- **Task instructions**: List every line below containing "plus".

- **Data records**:
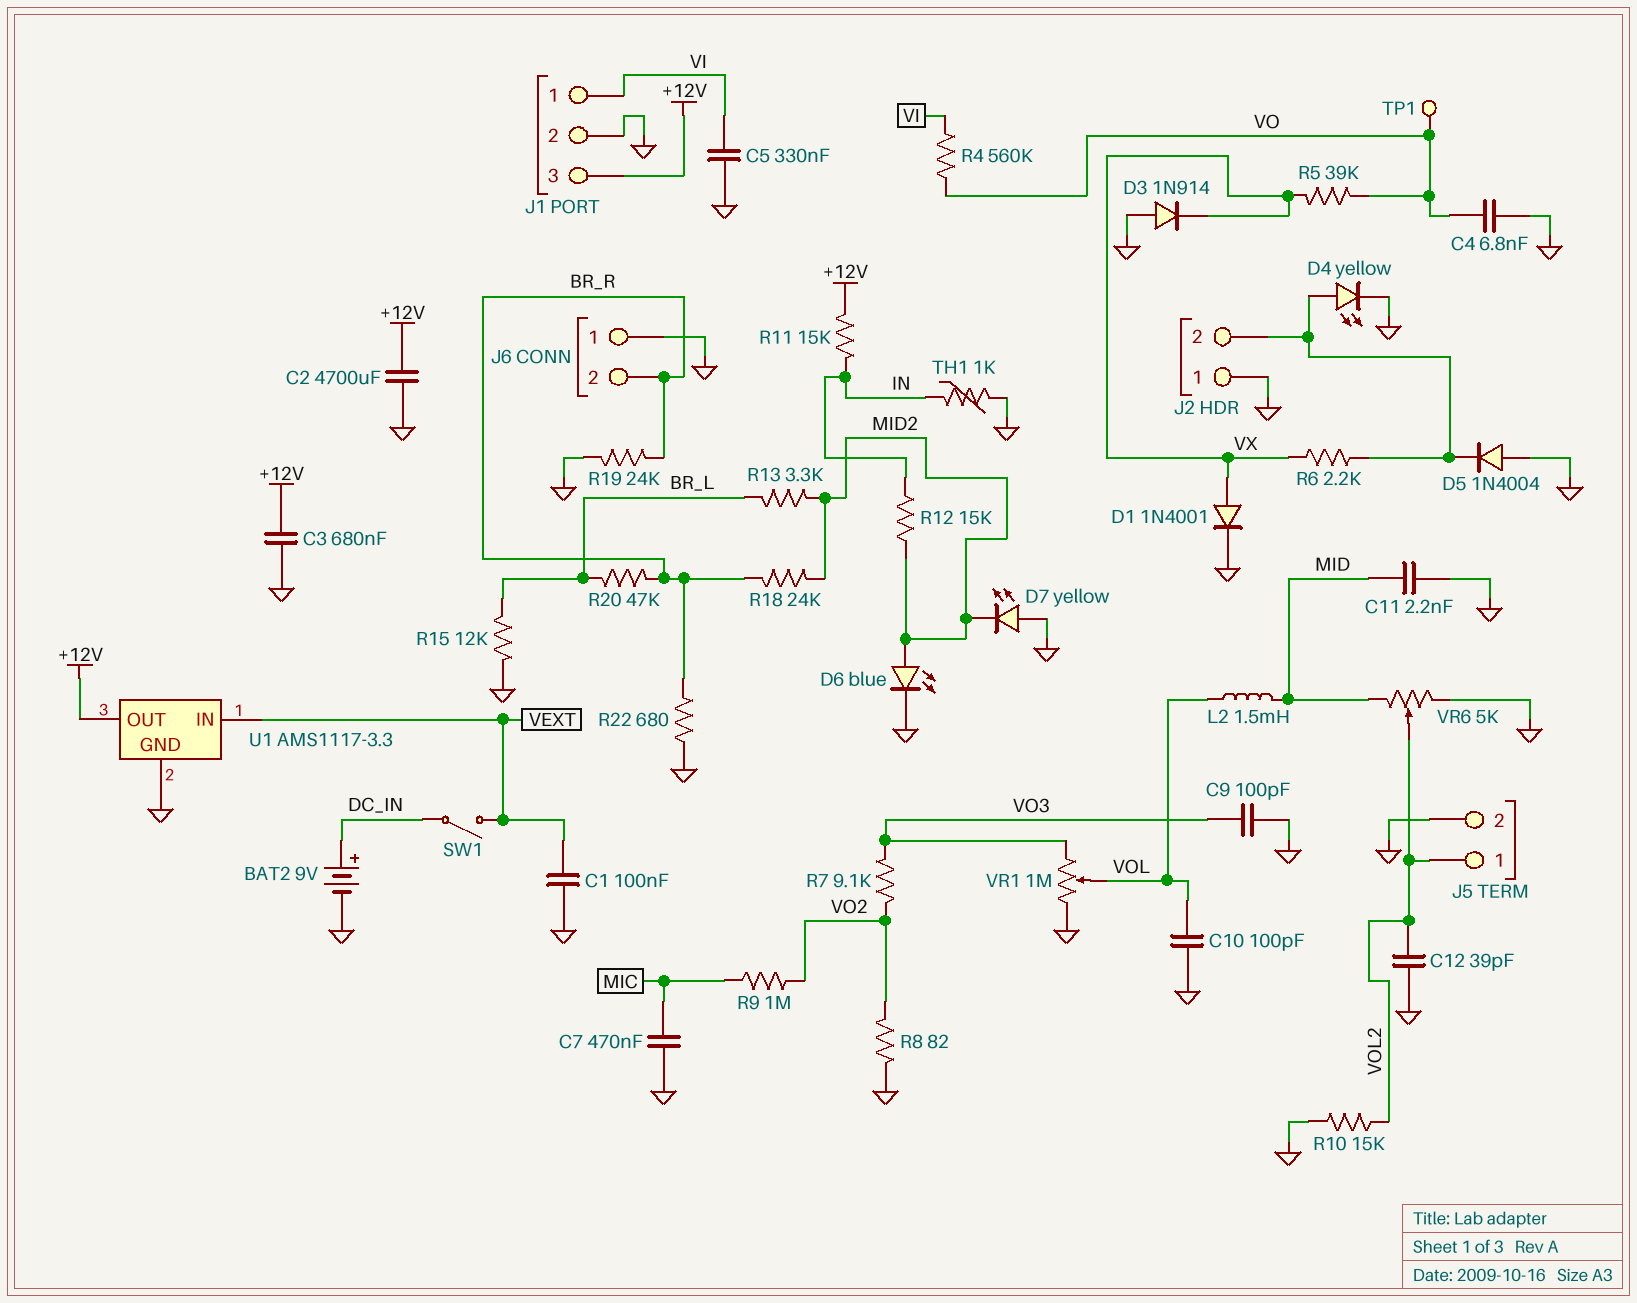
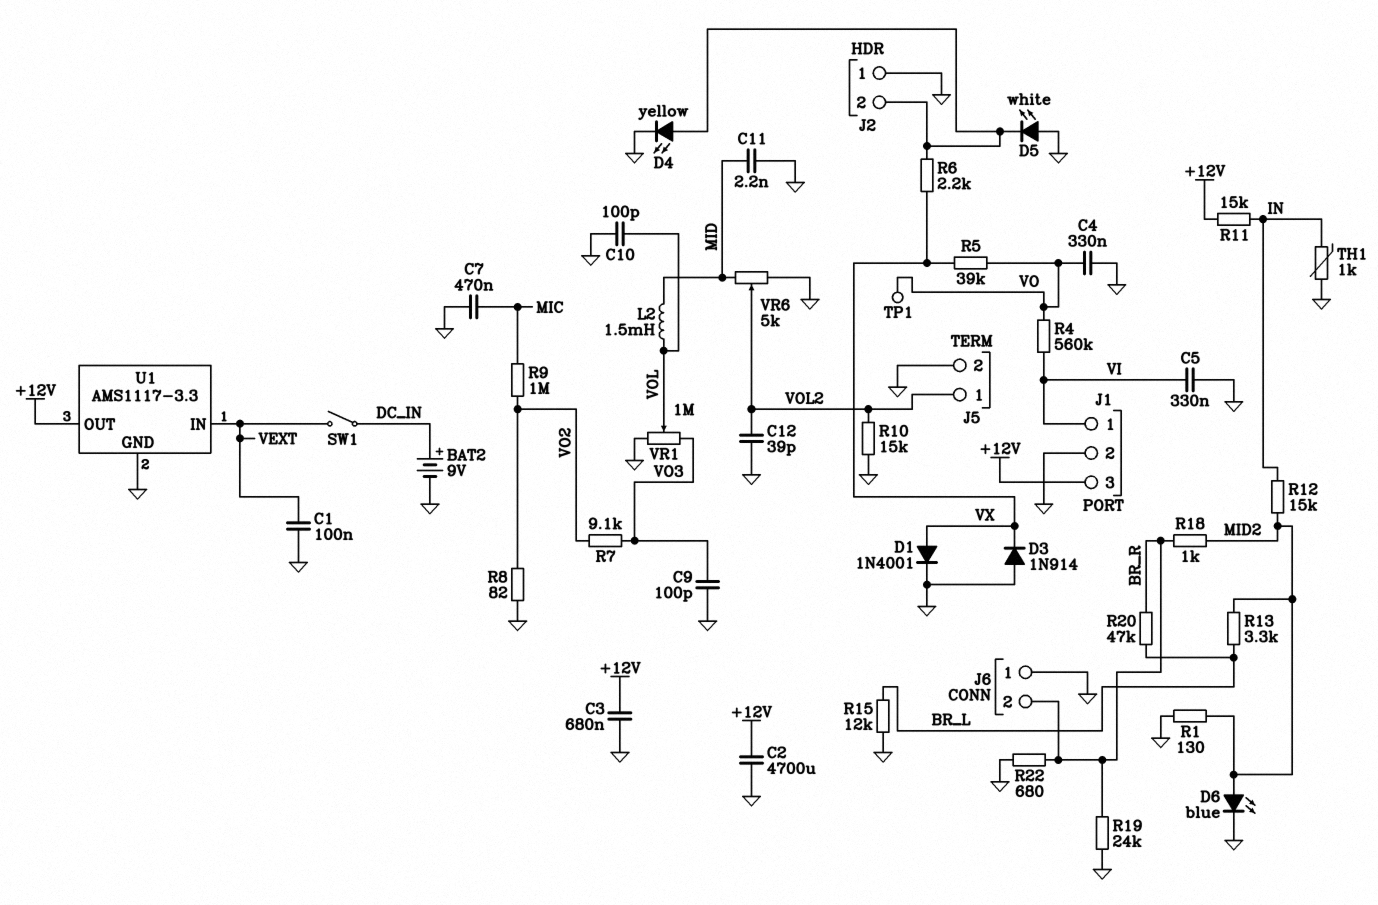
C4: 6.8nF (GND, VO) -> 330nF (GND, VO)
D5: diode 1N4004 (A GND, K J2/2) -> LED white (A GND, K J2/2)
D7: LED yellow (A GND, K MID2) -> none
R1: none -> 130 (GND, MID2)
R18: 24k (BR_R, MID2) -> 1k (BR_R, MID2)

--

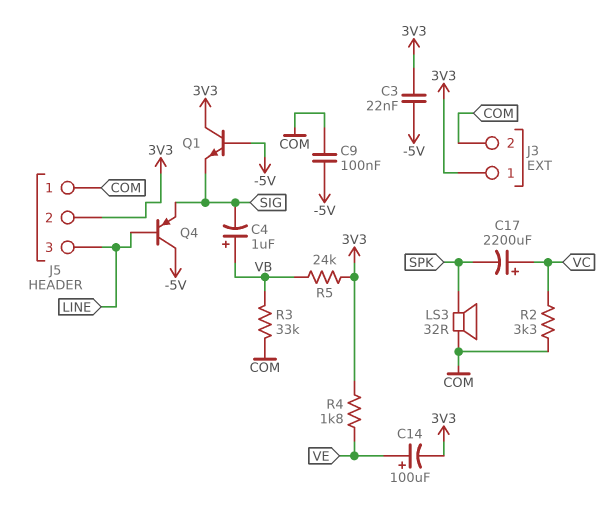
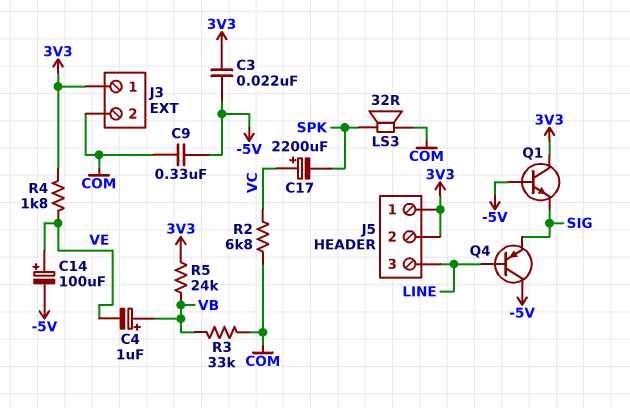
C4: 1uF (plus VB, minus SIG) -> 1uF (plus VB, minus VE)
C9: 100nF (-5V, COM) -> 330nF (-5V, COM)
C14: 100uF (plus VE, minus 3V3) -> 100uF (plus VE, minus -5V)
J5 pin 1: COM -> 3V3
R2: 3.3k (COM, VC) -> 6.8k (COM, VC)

- **Exercise result**:
C4: 1uF (plus VB, minus SIG) -> 1uF (plus VB, minus VE)
C14: 100uF (plus VE, minus 3V3) -> 100uF (plus VE, minus -5V)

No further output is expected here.